Check each line of the listing below for the string "moved", then copy every line that has it.

------------------------------------------------

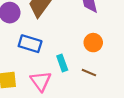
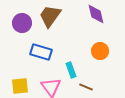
brown line: (89, 73) -> (86, 87), moved

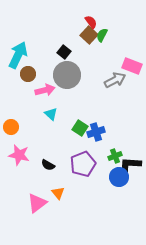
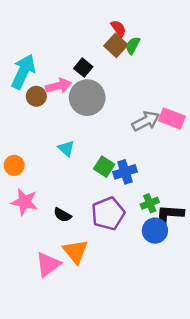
pink rectangle: (132, 66) -> (172, 118), moved
gray arrow: (115, 80) -> (146, 121), moved
pink arrow: (45, 90) -> (58, 86), moved
orange triangle: (58, 193) -> (75, 251), size x1.5

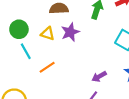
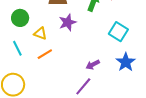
yellow triangle: (48, 34) -> (40, 33), moved
cyan line: (26, 51) -> (17, 48), moved

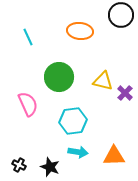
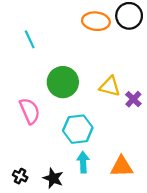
orange ellipse: (80, 31) -> (96, 21), moved
cyan arrow: (78, 152) -> (83, 162), turned -102

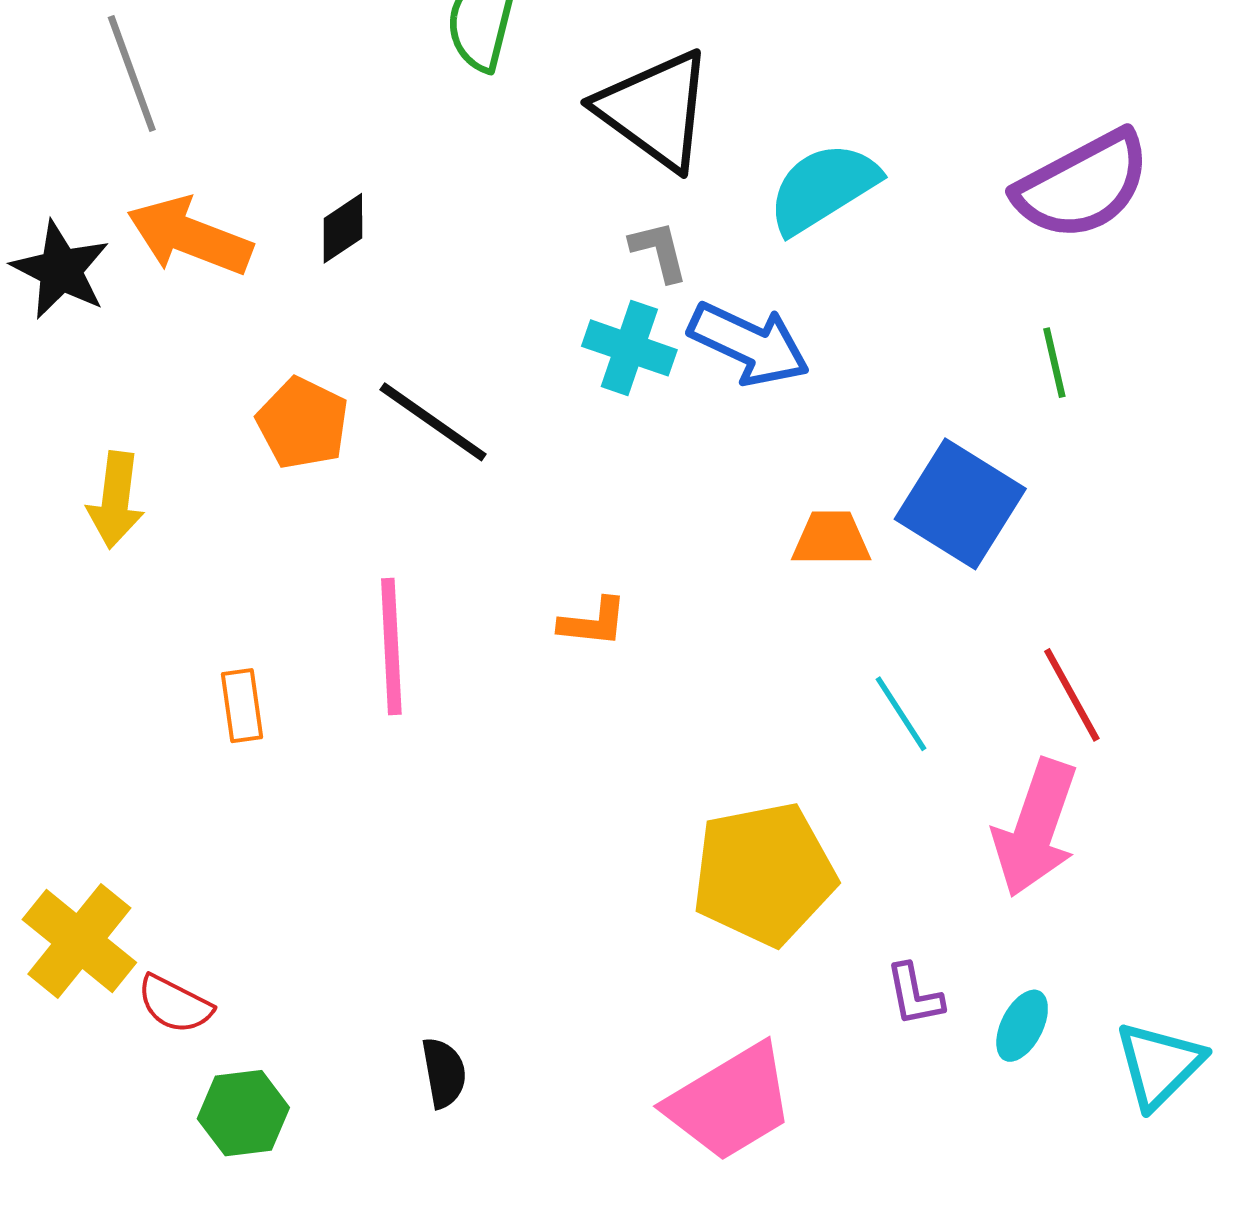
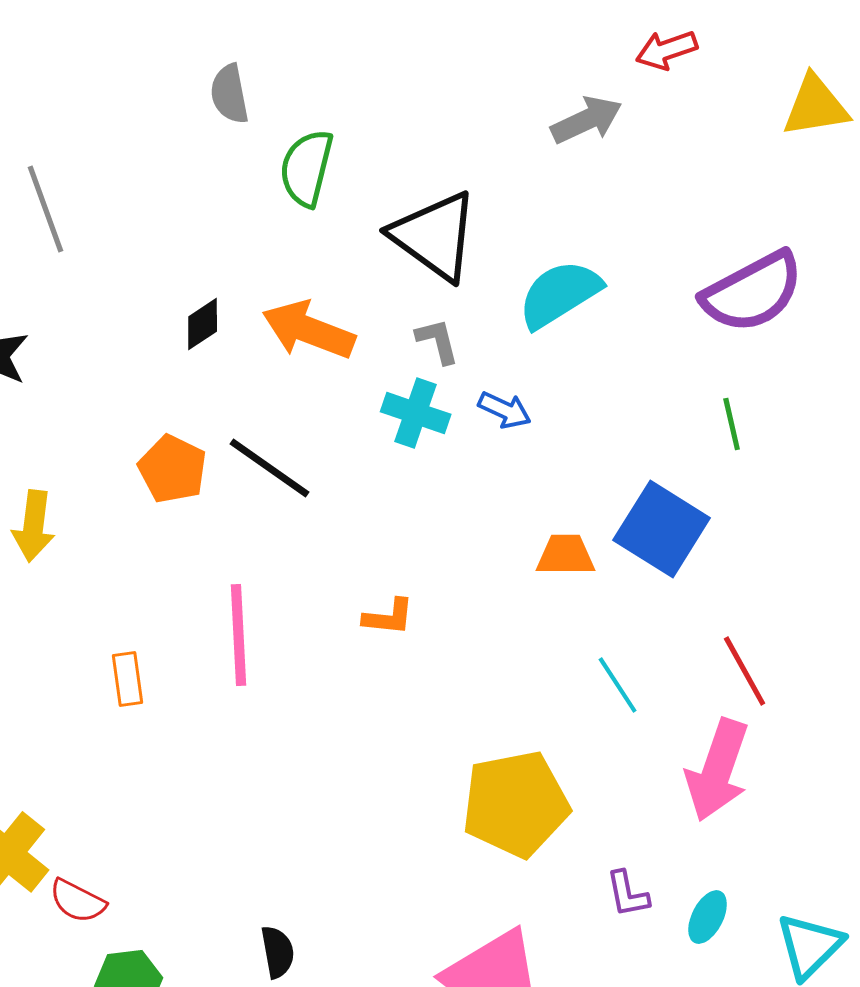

------------------------------------------------

### Written reply
brown line: (89, 73) -> (86, 87), moved
pink rectangle: (132, 66) -> (172, 118), moved
gray arrow: (115, 80) -> (146, 121), moved
pink arrow: (45, 90) -> (58, 86), moved
yellow triangle: (48, 34) -> (40, 33), moved
cyan line: (26, 51) -> (17, 48), moved
orange ellipse: (80, 31) -> (96, 21), moved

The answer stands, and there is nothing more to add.